───── Records to use

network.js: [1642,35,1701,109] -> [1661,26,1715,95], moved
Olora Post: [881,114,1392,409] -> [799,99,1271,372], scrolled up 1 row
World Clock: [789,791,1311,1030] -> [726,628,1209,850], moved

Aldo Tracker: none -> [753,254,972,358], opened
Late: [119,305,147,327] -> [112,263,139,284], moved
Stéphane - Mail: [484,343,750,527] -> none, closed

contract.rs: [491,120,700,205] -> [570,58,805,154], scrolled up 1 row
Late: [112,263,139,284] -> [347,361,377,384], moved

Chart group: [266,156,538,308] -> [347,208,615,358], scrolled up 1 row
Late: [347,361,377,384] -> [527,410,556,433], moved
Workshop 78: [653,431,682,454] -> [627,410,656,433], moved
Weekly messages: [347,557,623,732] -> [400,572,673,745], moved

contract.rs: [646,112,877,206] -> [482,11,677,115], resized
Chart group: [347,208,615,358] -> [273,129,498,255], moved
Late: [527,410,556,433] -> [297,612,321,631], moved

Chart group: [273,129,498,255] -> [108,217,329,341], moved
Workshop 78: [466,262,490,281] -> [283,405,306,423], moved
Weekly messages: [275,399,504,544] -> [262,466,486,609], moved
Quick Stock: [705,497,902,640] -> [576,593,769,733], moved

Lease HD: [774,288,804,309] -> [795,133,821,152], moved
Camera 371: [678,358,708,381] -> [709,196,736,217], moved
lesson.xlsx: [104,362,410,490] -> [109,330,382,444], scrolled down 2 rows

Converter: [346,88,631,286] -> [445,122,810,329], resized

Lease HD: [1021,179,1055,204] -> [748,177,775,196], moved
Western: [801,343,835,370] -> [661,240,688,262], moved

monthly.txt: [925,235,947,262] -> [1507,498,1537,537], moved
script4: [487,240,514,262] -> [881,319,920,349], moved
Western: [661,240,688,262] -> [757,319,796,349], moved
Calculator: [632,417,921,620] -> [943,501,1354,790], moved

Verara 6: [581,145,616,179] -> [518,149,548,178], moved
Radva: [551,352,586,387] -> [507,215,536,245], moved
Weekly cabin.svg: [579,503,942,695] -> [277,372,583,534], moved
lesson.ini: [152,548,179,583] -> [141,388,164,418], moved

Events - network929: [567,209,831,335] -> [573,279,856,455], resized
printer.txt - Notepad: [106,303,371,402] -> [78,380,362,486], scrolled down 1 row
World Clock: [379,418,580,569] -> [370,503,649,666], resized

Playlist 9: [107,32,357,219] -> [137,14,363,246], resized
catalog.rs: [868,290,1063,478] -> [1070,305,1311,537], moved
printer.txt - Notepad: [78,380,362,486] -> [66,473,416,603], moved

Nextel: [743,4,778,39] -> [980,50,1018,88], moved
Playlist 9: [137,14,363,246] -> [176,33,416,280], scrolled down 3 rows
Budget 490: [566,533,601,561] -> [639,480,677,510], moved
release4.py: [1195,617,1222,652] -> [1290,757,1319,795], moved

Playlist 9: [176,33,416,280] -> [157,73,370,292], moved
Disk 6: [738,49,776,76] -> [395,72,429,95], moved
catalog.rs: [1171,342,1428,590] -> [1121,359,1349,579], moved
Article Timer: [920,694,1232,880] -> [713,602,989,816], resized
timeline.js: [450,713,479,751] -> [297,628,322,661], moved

──────────

== About this task ==
Retype the line containing "Western: [801,343,835,370] ->" and each line after it through the end of the listing, exactly, leaving out everything else.

== Answer ==
Western: [801,343,835,370] -> [661,240,688,262], moved

monthly.txt: [925,235,947,262] -> [1507,498,1537,537], moved
script4: [487,240,514,262] -> [881,319,920,349], moved
Western: [661,240,688,262] -> [757,319,796,349], moved
Calculator: [632,417,921,620] -> [943,501,1354,790], moved

Verara 6: [581,145,616,179] -> [518,149,548,178], moved
Radva: [551,352,586,387] -> [507,215,536,245], moved
Weekly cabin.svg: [579,503,942,695] -> [277,372,583,534], moved
lesson.ini: [152,548,179,583] -> [141,388,164,418], moved

Events - network929: [567,209,831,335] -> [573,279,856,455], resized
printer.txt - Notepad: [106,303,371,402] -> [78,380,362,486], scrolled down 1 row
World Clock: [379,418,580,569] -> [370,503,649,666], resized

Playlist 9: [107,32,357,219] -> [137,14,363,246], resized
catalog.rs: [868,290,1063,478] -> [1070,305,1311,537], moved
printer.txt - Notepad: [78,380,362,486] -> [66,473,416,603], moved

Nextel: [743,4,778,39] -> [980,50,1018,88], moved
Playlist 9: [137,14,363,246] -> [176,33,416,280], scrolled down 3 rows
Budget 490: [566,533,601,561] -> [639,480,677,510], moved
release4.py: [1195,617,1222,652] -> [1290,757,1319,795], moved

Playlist 9: [176,33,416,280] -> [157,73,370,292], moved
Disk 6: [738,49,776,76] -> [395,72,429,95], moved
catalog.rs: [1171,342,1428,590] -> [1121,359,1349,579], moved
Article Timer: [920,694,1232,880] -> [713,602,989,816], resized
timeline.js: [450,713,479,751] -> [297,628,322,661], moved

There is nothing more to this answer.